- Information -
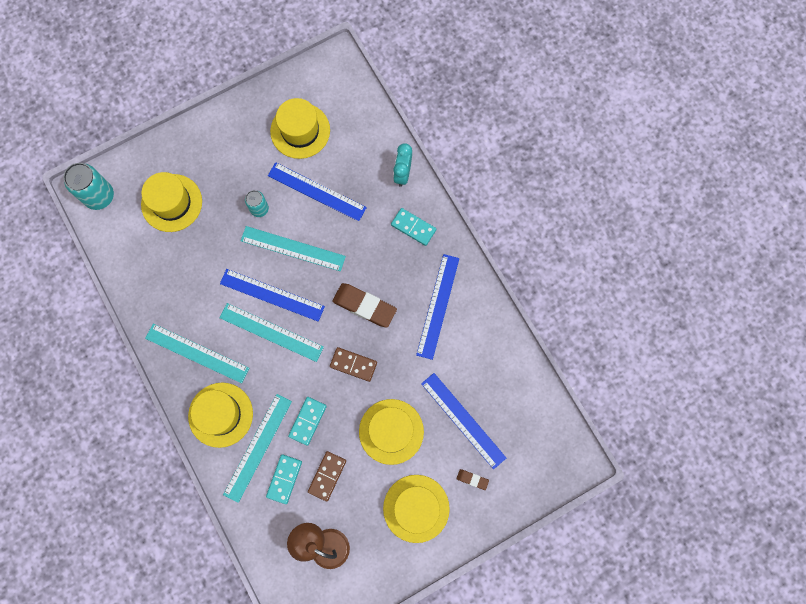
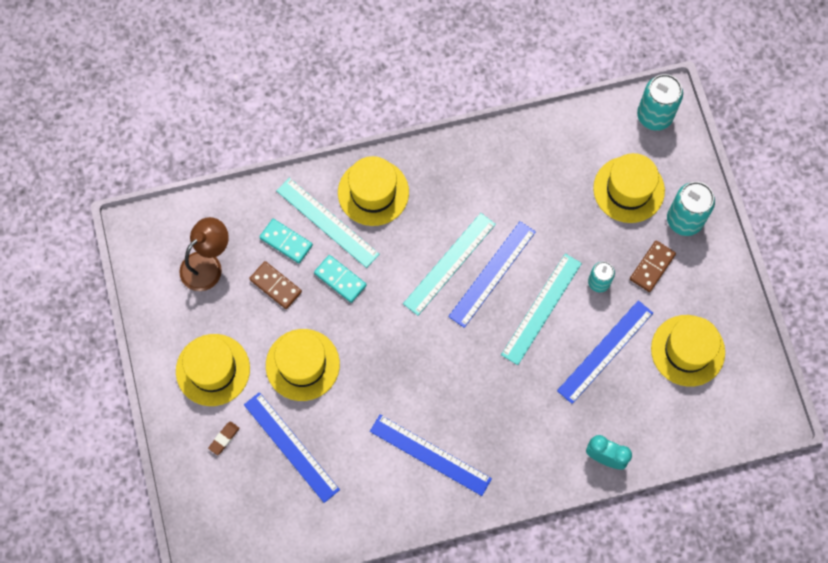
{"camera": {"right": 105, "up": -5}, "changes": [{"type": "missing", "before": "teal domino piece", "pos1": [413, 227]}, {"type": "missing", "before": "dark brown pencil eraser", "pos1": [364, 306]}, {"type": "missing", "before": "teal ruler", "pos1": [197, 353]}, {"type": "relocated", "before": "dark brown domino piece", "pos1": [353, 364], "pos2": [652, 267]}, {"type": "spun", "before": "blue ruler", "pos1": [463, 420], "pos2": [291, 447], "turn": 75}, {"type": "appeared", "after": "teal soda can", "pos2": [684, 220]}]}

...

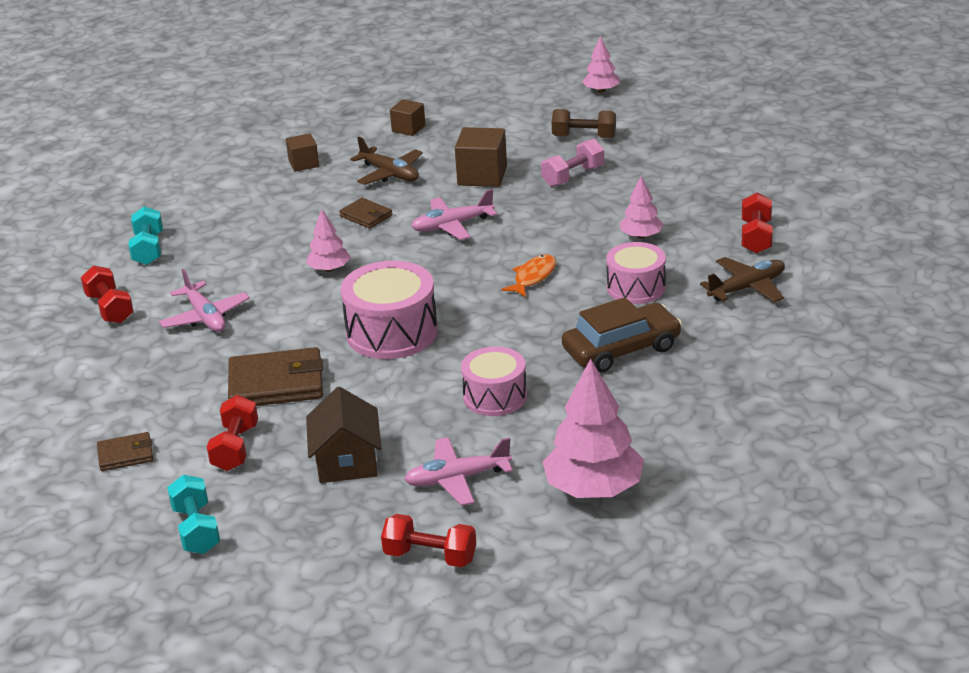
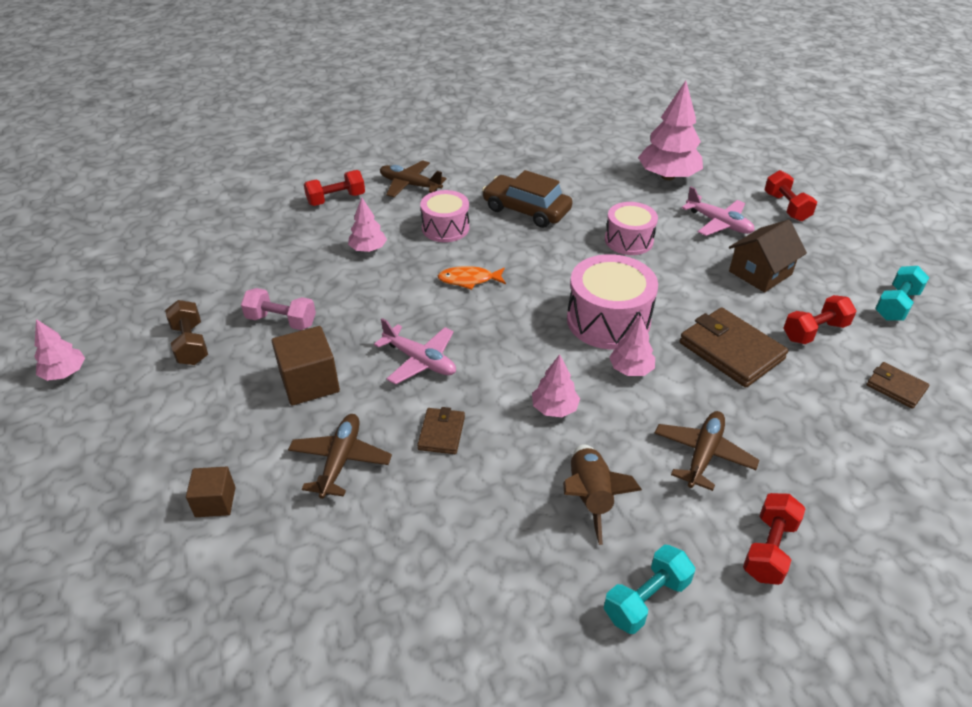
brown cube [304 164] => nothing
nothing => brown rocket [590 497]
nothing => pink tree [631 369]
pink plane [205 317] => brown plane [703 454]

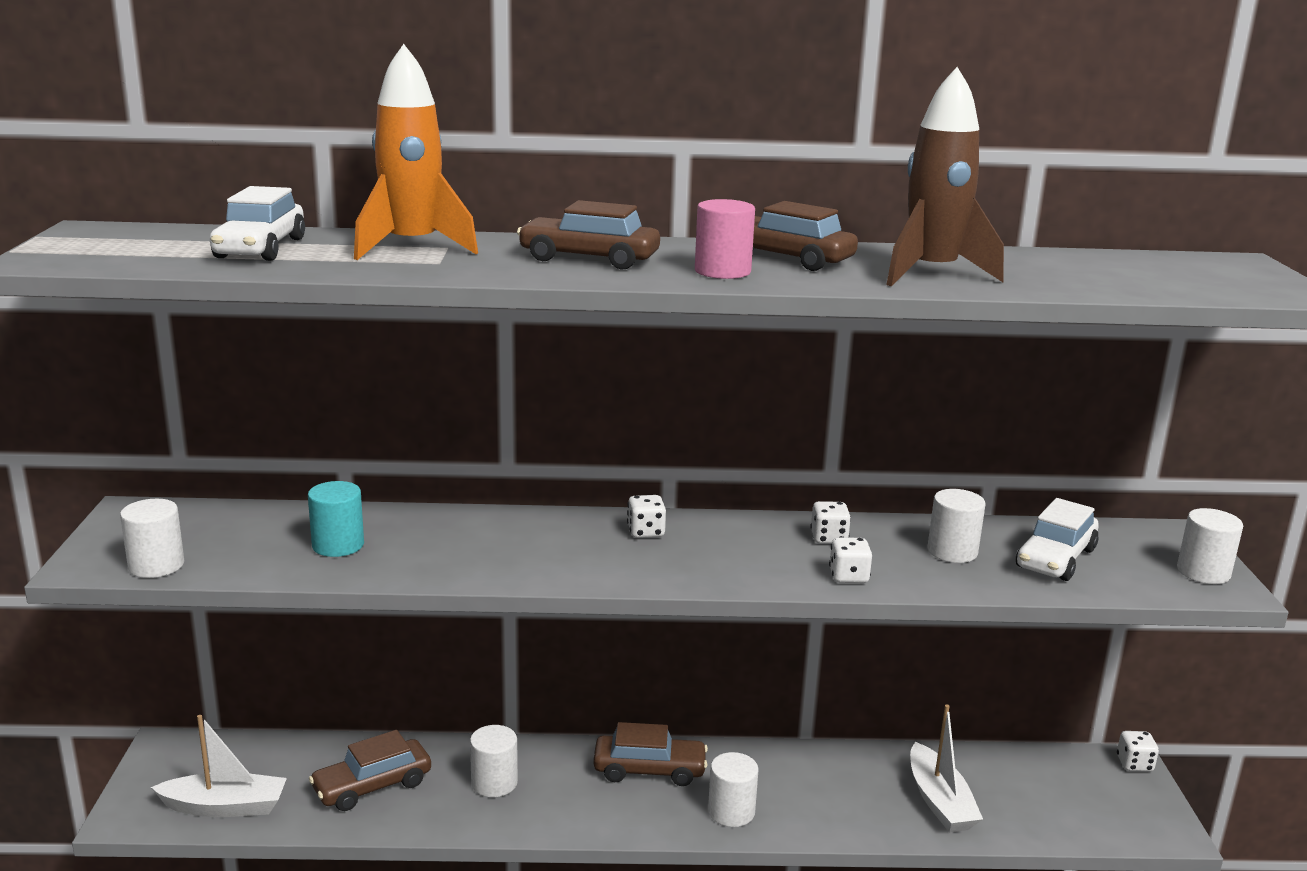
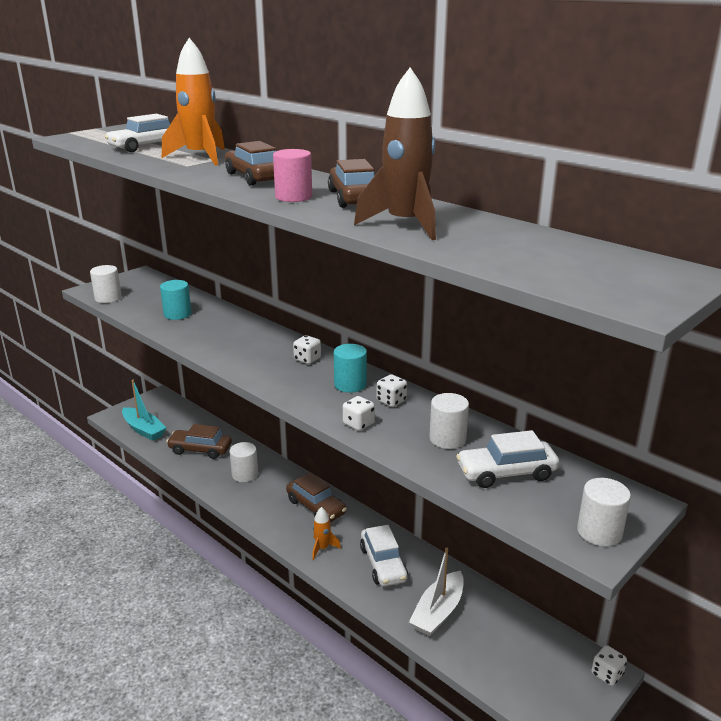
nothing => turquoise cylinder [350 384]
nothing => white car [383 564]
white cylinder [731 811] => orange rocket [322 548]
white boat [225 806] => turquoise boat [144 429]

- To do -
From the records above, extract exactly and only the lines that begin at the line with "nothing => brown rocket [590 497]" and stop after the line with "nothing => pink tree [631 369]".

- Answer space -
nothing => brown rocket [590 497]
nothing => pink tree [631 369]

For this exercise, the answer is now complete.